Output the full listing below exactly as it reads, and skip anything that is a picture.
■ ■ ■ ■ ■
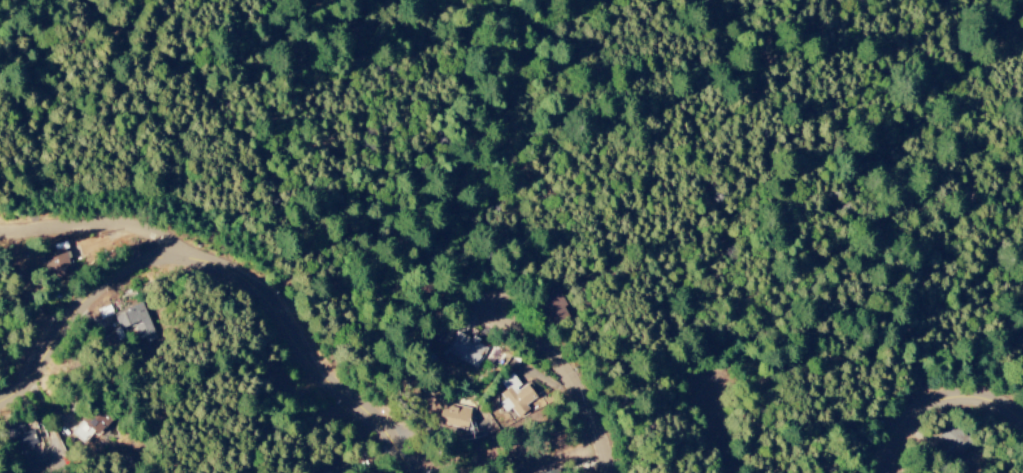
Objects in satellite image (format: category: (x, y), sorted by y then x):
road: (103, 225)
building: (56, 264)
road: (225, 267)
building: (551, 304)
building: (136, 322)
building: (464, 351)
road: (579, 379)
building: (516, 396)
road: (937, 406)
building: (453, 416)
building: (90, 425)
road: (724, 428)
building: (953, 440)
building: (22, 449)
building: (319, 470)
building: (553, 471)

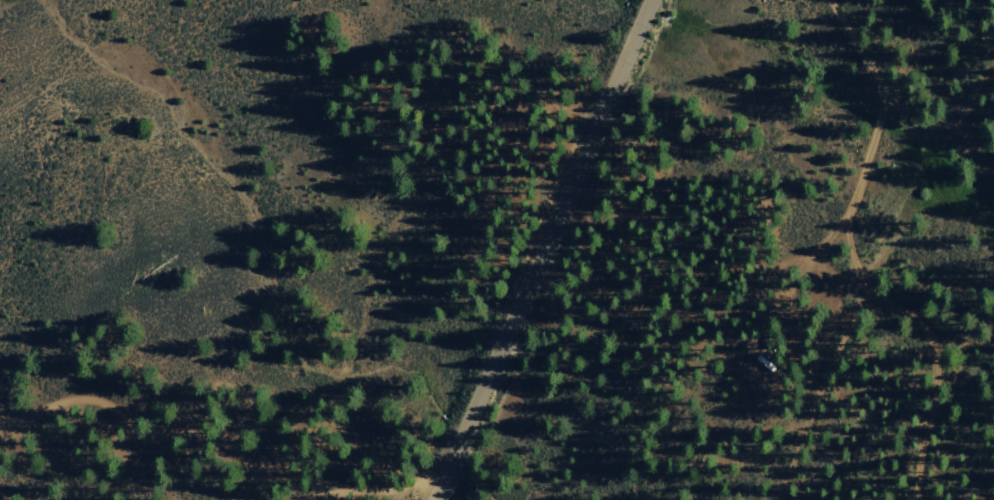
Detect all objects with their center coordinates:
■ ■ ■ ■ ■
=== Output ===
Objects in satellite image (format: category: (x, y), sorted by y then x):
road: (103, 225)
building: (56, 264)
road: (225, 267)
building: (551, 304)
building: (136, 322)
building: (464, 351)
road: (579, 379)
building: (516, 396)
road: (937, 406)
building: (453, 416)
building: (90, 425)
road: (724, 428)
building: (953, 440)
building: (22, 449)
building: (319, 470)
building: (553, 471)

Detect all objects with their center coordinates:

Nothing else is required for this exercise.